## PROVIDED MATERIAL
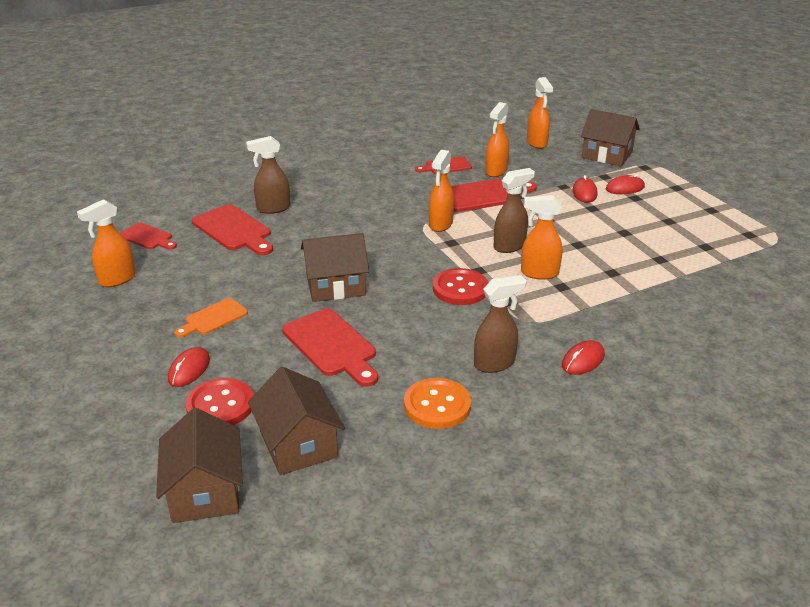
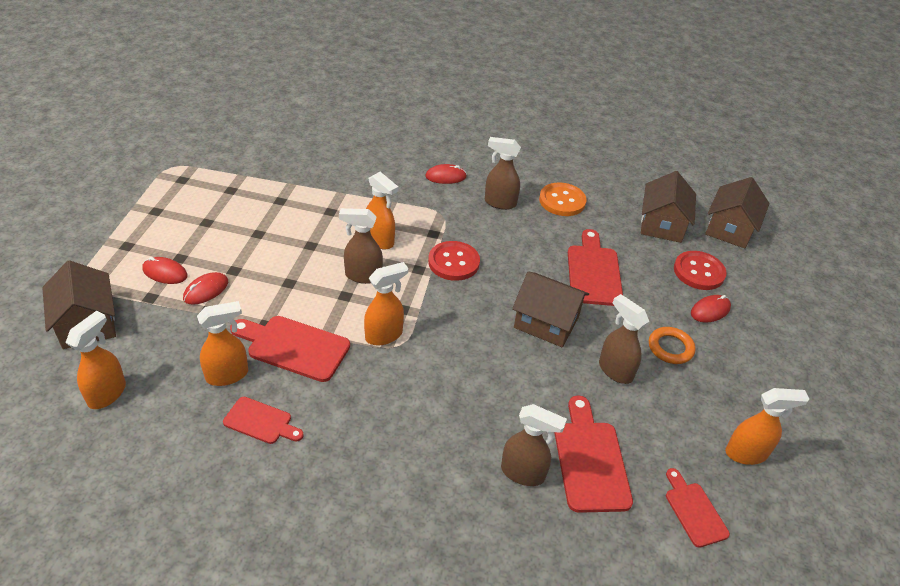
camera: 145 degrees left, 10 degrees up
orange cutting board [174,298,248,338] -> orange ring [649,327,696,364]
none -> brown spray bottle [599,294,649,384]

## PROBLEM STATEMENT
Here the job is to print all the data exactly, skipping any image.

## ANSWER TO THIS PROBLEM
camera: 145 degrees left, 10 degrees up
orange cutting board [174,298,248,338] -> orange ring [649,327,696,364]
none -> brown spray bottle [599,294,649,384]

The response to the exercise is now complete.